(Beginning of Stored data)
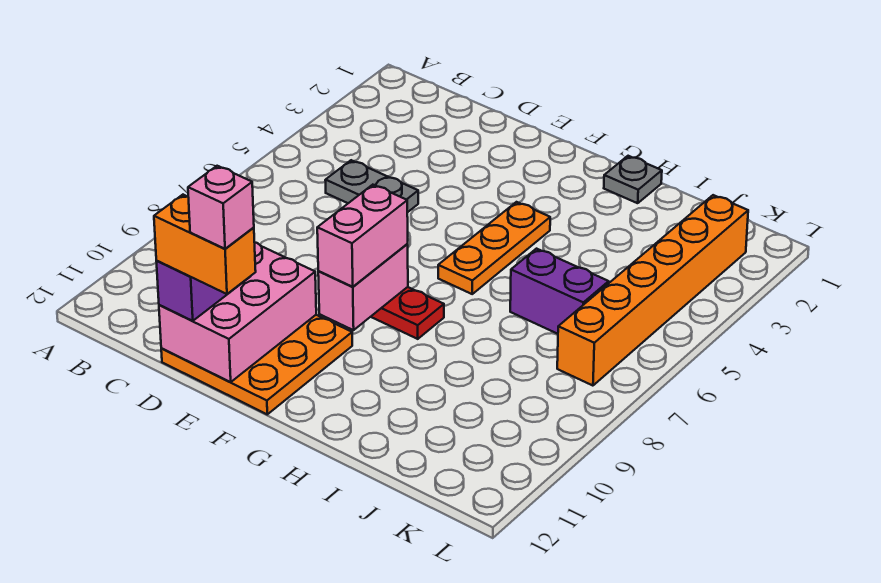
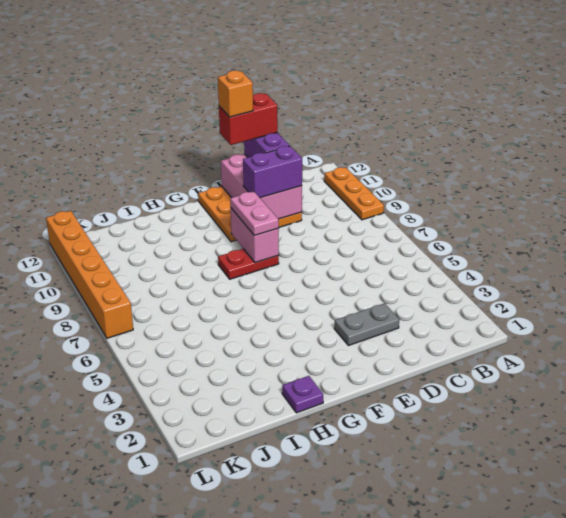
grey plate C5:D5 level 1 -> grey plate D3:E3 level 1
orange brick D12:E12 level 4 -> red brick D12:E12 level 4
pink brick E12 level 5 -> orange brick E12 level 5
pink brick F8:F9 level 3 -> pink plate F8:F9 level 3
orange plate G4:G6 level 1 -> orange plate A9:A11 level 1
grey plate H1 level 1 -> purple plate H1 level 1
purple brick I6:J6 level 1 -> purple brick D10:E10 level 3
orange brick K2:K7 level 1 -> orange brick L7:L12 level 1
(End of Stored data)
→ Exercise
Write the listing again exactly, duplicating every line and skipping the pictures.

→ Answer space
grey plate C5:D5 level 1 -> grey plate D3:E3 level 1
orange brick D12:E12 level 4 -> red brick D12:E12 level 4
pink brick E12 level 5 -> orange brick E12 level 5
pink brick F8:F9 level 3 -> pink plate F8:F9 level 3
orange plate G4:G6 level 1 -> orange plate A9:A11 level 1
grey plate H1 level 1 -> purple plate H1 level 1
purple brick I6:J6 level 1 -> purple brick D10:E10 level 3
orange brick K2:K7 level 1 -> orange brick L7:L12 level 1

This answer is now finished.